## Problem to solve
Where does the string "minus" appear in the records? Copy each line that holds it.

▽

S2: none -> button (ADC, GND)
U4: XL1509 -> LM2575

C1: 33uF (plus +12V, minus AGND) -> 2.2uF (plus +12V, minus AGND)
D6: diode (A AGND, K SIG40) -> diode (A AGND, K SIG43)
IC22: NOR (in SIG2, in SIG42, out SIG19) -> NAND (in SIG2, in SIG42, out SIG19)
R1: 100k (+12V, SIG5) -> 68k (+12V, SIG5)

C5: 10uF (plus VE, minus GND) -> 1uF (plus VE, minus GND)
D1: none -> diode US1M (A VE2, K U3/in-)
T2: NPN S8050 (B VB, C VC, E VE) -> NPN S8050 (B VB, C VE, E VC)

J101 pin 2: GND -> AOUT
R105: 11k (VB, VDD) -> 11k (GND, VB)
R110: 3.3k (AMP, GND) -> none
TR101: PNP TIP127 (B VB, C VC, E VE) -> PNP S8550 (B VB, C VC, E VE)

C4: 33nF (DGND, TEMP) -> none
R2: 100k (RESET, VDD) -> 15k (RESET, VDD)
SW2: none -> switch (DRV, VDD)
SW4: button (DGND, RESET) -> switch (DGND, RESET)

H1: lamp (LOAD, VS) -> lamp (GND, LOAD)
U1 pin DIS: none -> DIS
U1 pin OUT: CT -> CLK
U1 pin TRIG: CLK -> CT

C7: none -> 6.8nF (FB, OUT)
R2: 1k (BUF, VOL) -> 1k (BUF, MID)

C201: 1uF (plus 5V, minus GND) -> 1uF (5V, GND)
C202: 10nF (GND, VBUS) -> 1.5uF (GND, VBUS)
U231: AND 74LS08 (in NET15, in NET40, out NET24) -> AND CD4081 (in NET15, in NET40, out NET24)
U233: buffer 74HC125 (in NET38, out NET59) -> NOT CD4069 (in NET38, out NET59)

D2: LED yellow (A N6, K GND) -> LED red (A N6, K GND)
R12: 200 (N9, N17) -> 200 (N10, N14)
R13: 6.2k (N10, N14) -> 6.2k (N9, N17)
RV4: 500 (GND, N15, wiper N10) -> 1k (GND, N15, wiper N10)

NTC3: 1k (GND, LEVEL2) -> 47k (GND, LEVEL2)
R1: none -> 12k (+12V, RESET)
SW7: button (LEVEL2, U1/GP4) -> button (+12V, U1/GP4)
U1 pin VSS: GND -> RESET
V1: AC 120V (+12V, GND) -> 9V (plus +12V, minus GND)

△

## Response box
C1: 33uF (plus +12V, minus AGND) -> 2.2uF (plus +12V, minus AGND)
C5: 10uF (plus VE, minus GND) -> 1uF (plus VE, minus GND)
C201: 1uF (plus 5V, minus GND) -> 1uF (5V, GND)
V1: AC 120V (+12V, GND) -> 9V (plus +12V, minus GND)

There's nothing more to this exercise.